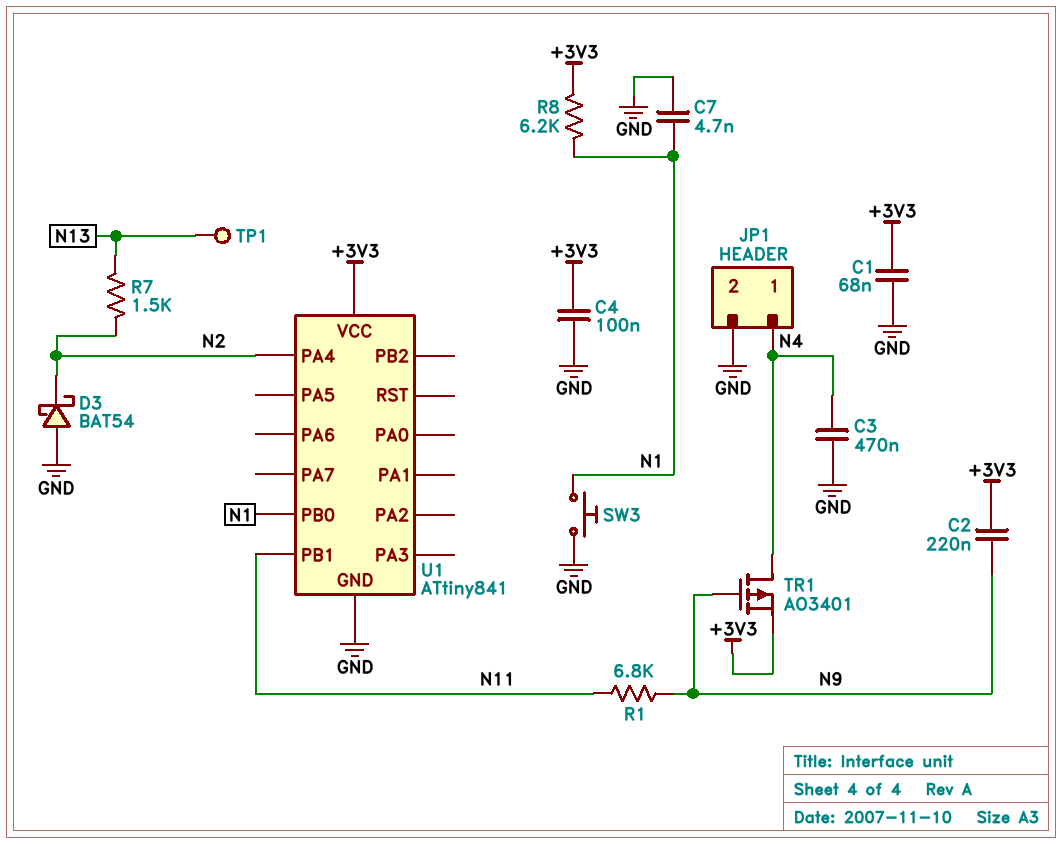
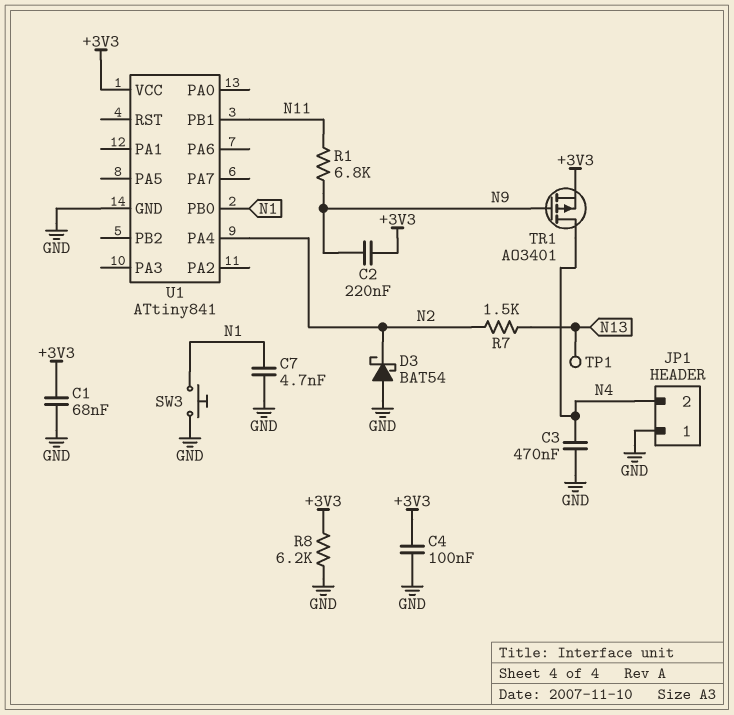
JP1 pin 1: N4 -> GND
JP1 pin 2: GND -> N4
R8: 6.2k (+3V3, N1) -> 6.2k (+3V3, GND)

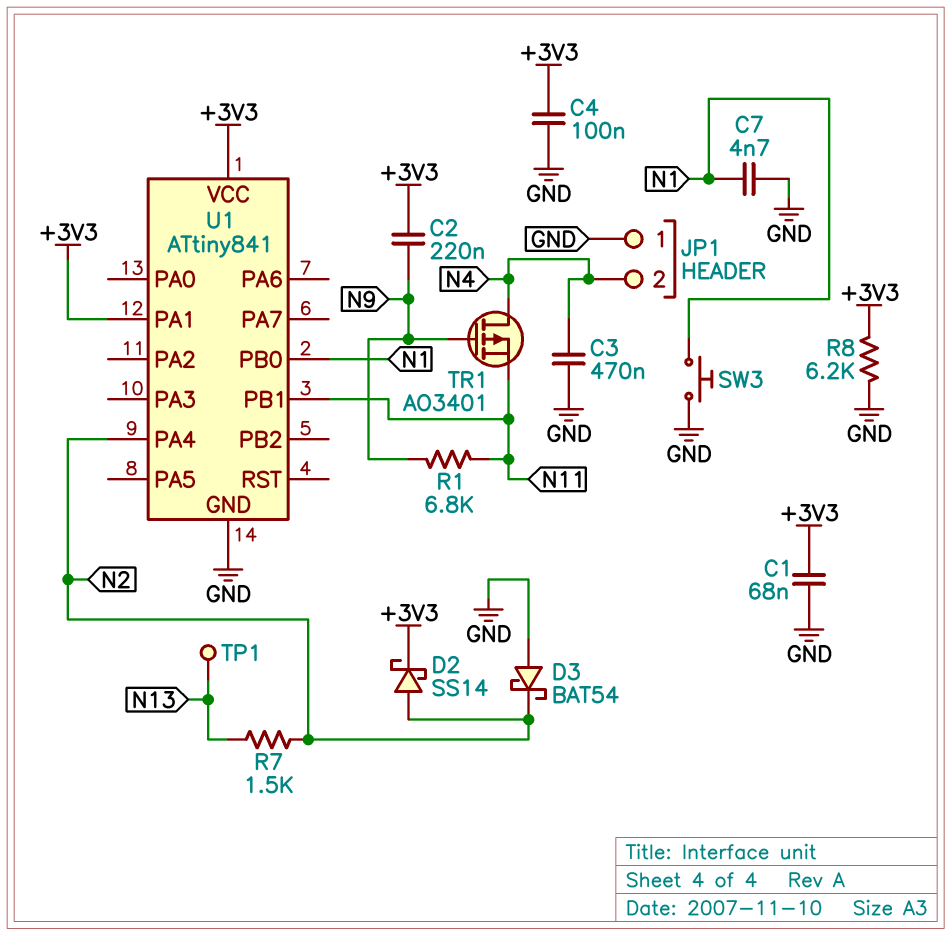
D2: none -> schottky SS14 (A N2, K +3V3)
TR1: PMOS AO3401 (G N9, D N4, S +3V3) -> PMOS AO3401 (G N9, D N4, S N11)
U1 pin PA1: none -> +3V3

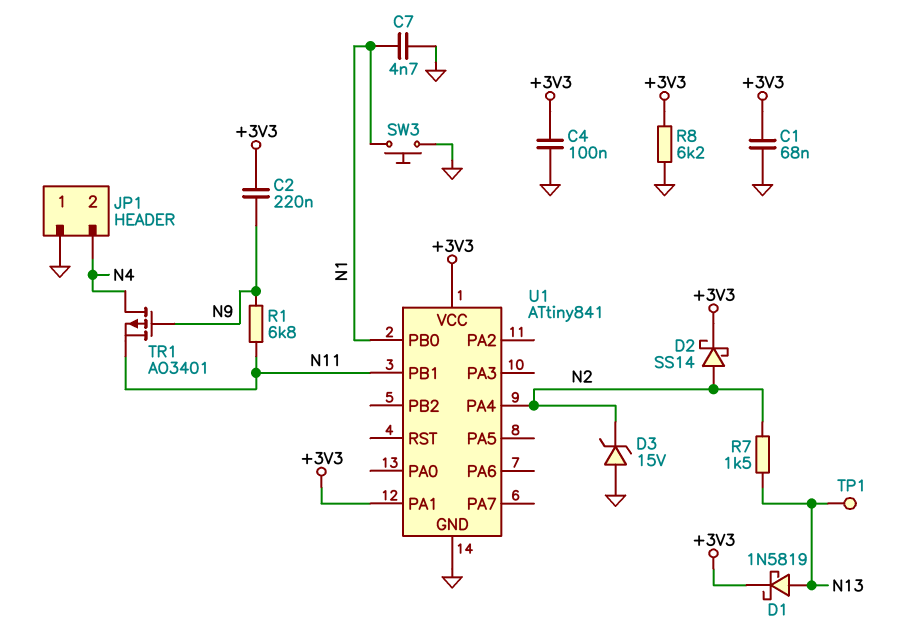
C3: 470nF (GND, N4) -> none
D1: none -> schottky 1N5819 (A N13, K +3V3)
D3: schottky BAT54 (A GND, K N2) -> zener 15V (A GND, K N2)

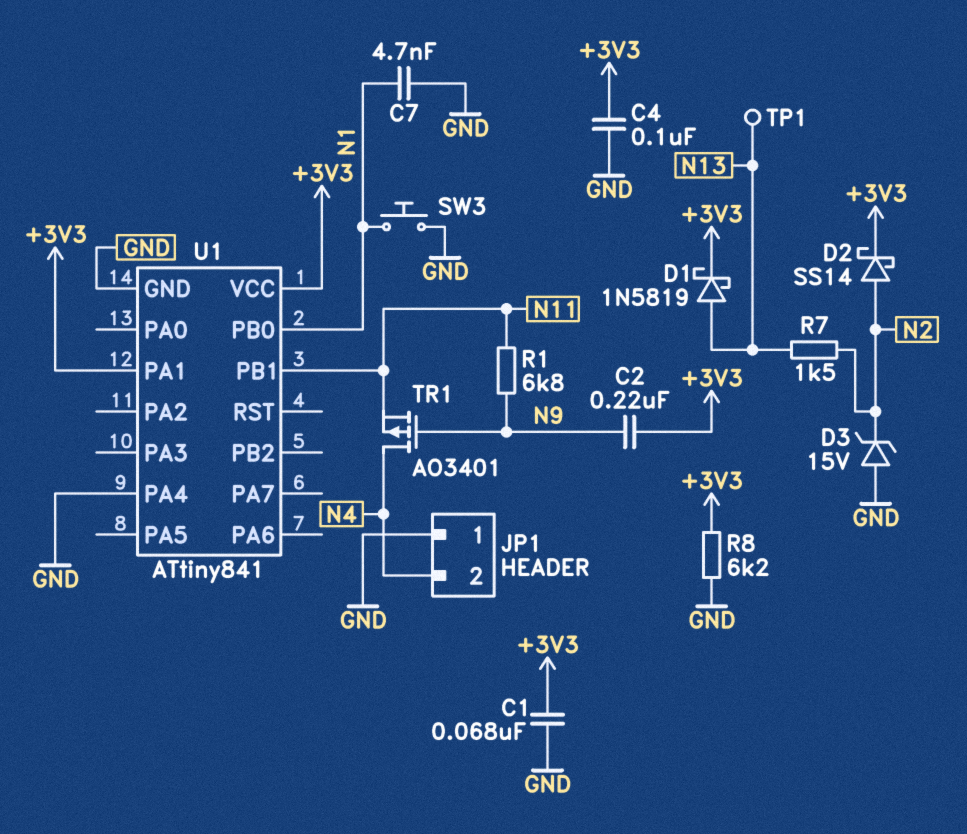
U1 pin PA4: N2 -> GND

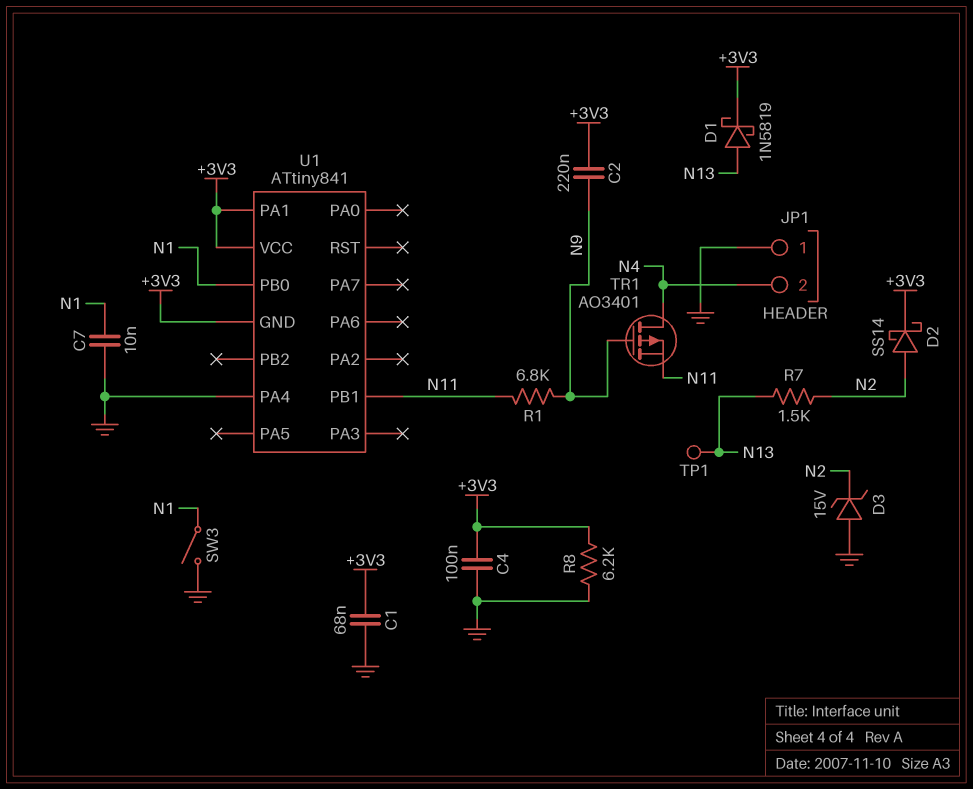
C7: 4.7nF (GND, N1) -> 10nF (GND, N1)
SW3: button (GND, N1) -> switch (GND, N1)
U1 pin GND: GND -> +3V3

PROBLEM TO WORK ON: The copy should begin at the line containing "D3: schottky BAT54" and end at the last line of the data above; please restate those lines word for word without the pictures.

TASK RESPONSE:
D3: schottky BAT54 (A GND, K N2) -> zener 15V (A GND, K N2)

U1 pin PA4: N2 -> GND

C7: 4.7nF (GND, N1) -> 10nF (GND, N1)
SW3: button (GND, N1) -> switch (GND, N1)
U1 pin GND: GND -> +3V3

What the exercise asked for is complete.